→ EXERCISE GOAL
Print out every line of the material exactly. Include no pictures.

→ RECORDS SHOWN
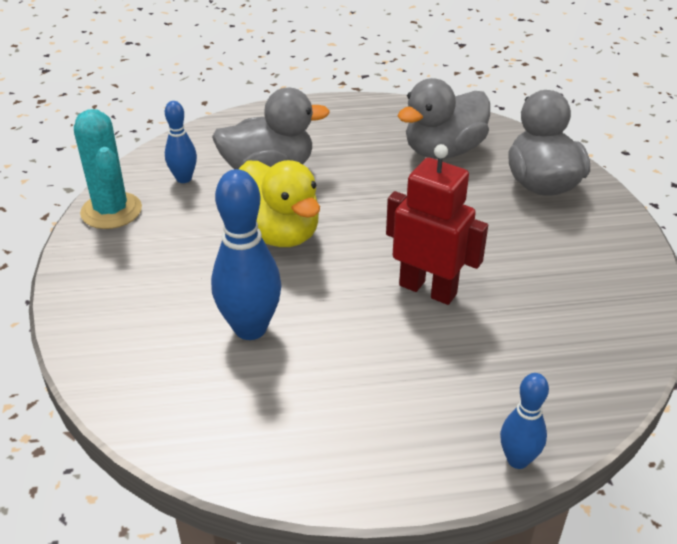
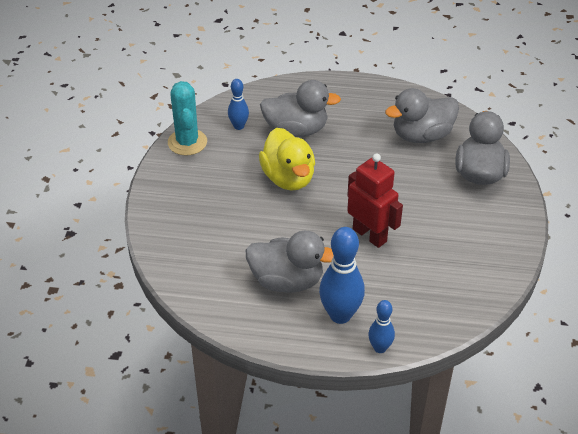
camera: 15 degrees right, 5 degrees up
(250, 328) = (252, 239): blue bowling pin -> blue bowling pin (340, 315)
(327, 382) = (287, 281): none -> grey duck

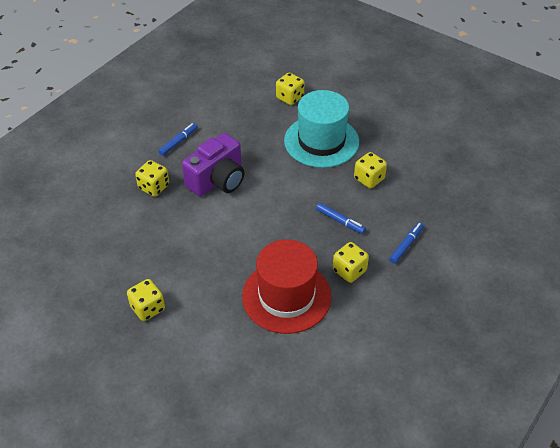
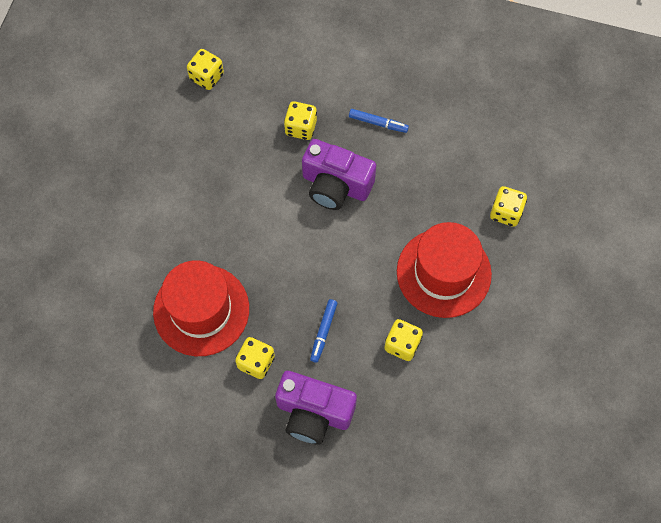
camera: 70 degrees right, 20 degrees up
(148, 308) = (144, 189): yellow dice -> yellow dice (207, 77)
(321, 141) = (443, 273): turquoise hat -> red hat
(406, 245) = (314, 413): blue marker -> purple camera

→ OUTPUT OF THE EXERCISE
camera: 15 degrees right, 5 degrees up
(250, 328) = (252, 239): blue bowling pin -> blue bowling pin (340, 315)
(327, 382) = (287, 281): none -> grey duck

camera: 70 degrees right, 20 degrees up
(148, 308) = (144, 189): yellow dice -> yellow dice (207, 77)
(321, 141) = (443, 273): turquoise hat -> red hat
(406, 245) = (314, 413): blue marker -> purple camera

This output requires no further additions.